Records from a data source:
- Opening Delimiter -

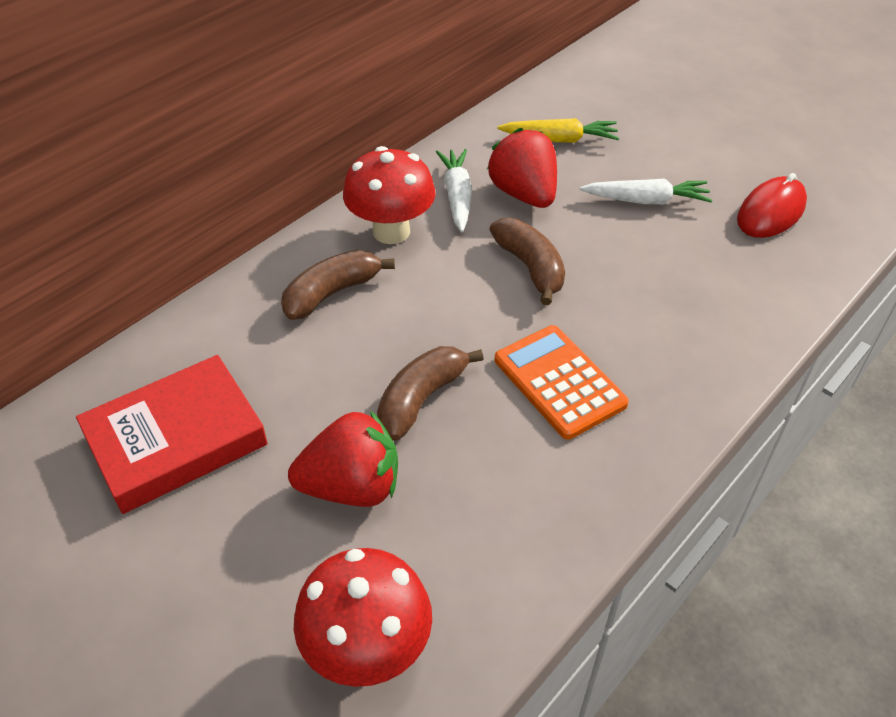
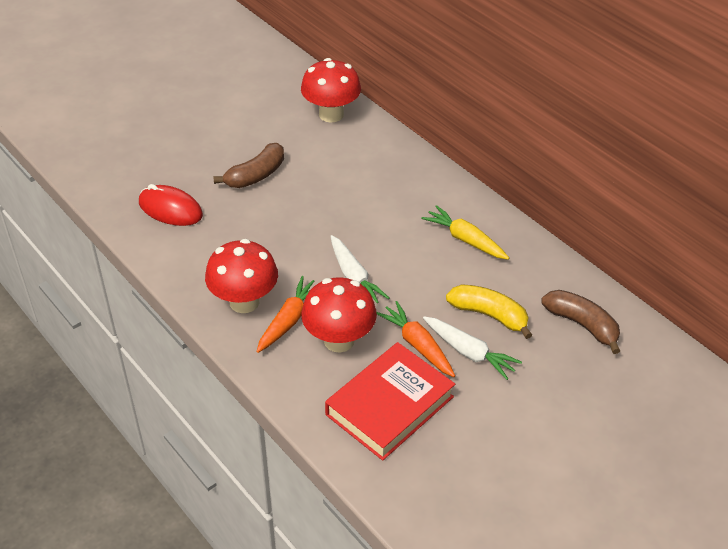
brown banana: 3 -> 2
orange calculator: 1 -> 0
orange carrot: 0 -> 2
red mushroom: 2 -> 3
red strawberry: 2 -> 0
yellow banana: 0 -> 1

- Closing Delimiter -

Task instructions:
Omit the pictures. Transcribe every record exactly.

Answer section:
brown banana: 3 -> 2
orange calculator: 1 -> 0
orange carrot: 0 -> 2
red mushroom: 2 -> 3
red strawberry: 2 -> 0
yellow banana: 0 -> 1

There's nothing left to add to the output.